MATERIAL FOR THIS TASK =
——————————
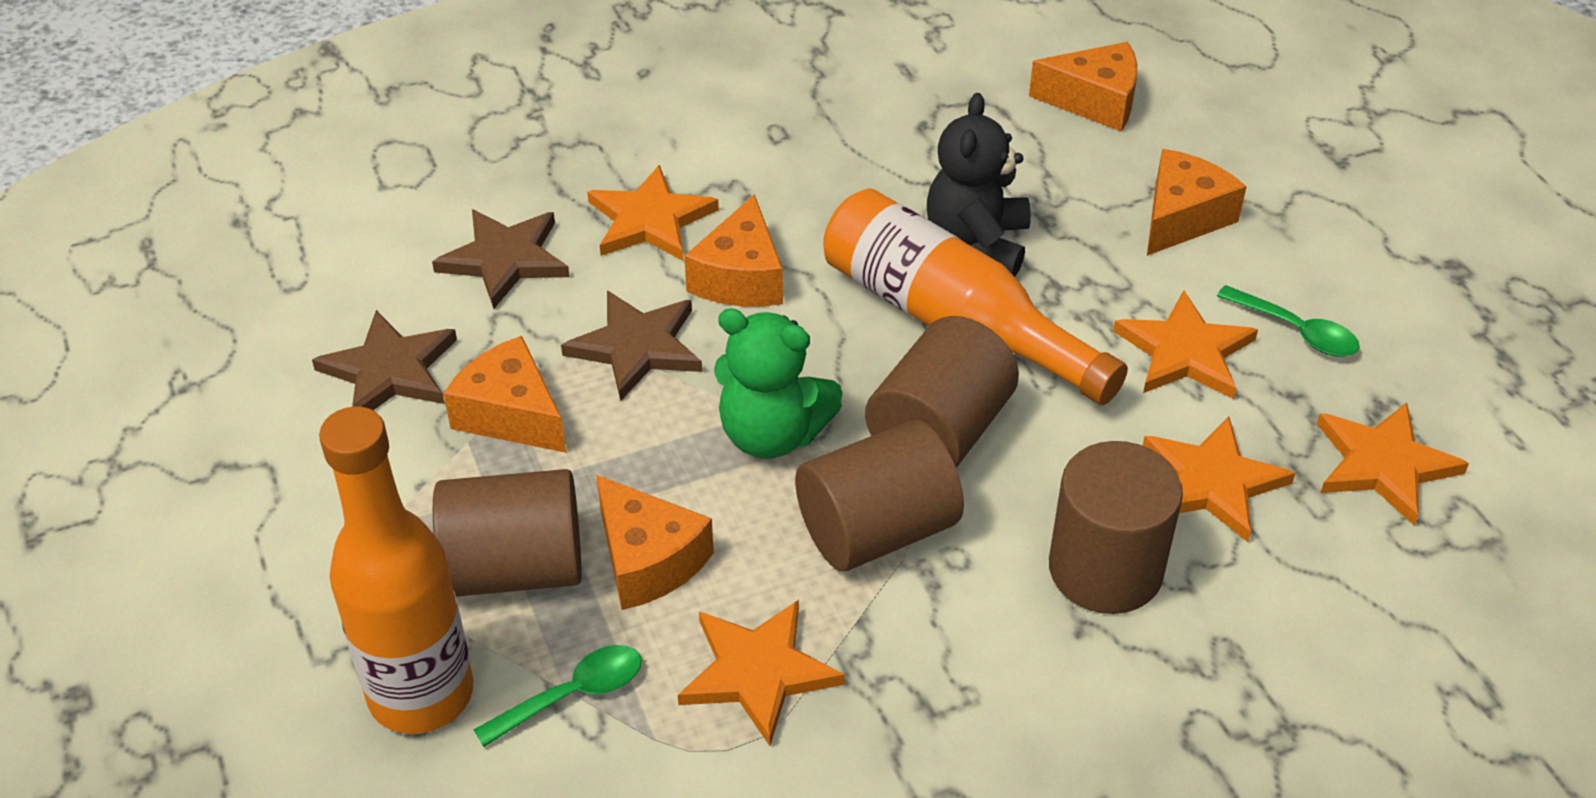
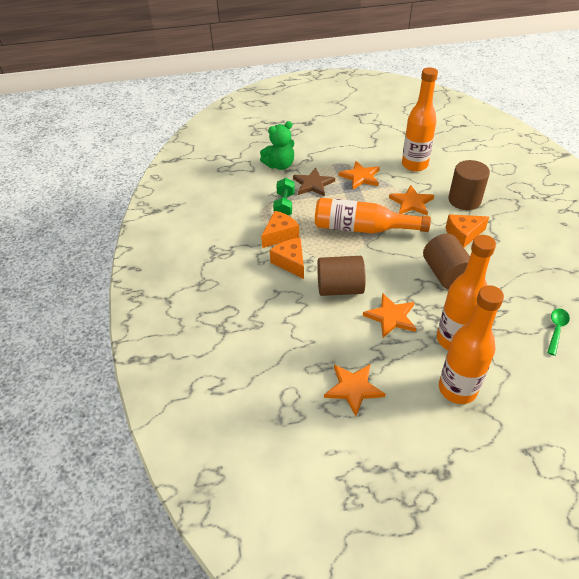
black teddy bear: 1 -> 0
brown cylinder: 4 -> 3
brown star: 3 -> 1
green dumbbell: 0 -> 1
green spoon: 2 -> 1
orange bottle: 2 -> 4
orange cheese: 5 -> 3
orange star: 5 -> 4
——————————
ACTION ITEM = Nothing but an exact copy of the data, without its images, should make up your answer.

WORKED SOLUTION =
black teddy bear: 1 -> 0
brown cylinder: 4 -> 3
brown star: 3 -> 1
green dumbbell: 0 -> 1
green spoon: 2 -> 1
orange bottle: 2 -> 4
orange cheese: 5 -> 3
orange star: 5 -> 4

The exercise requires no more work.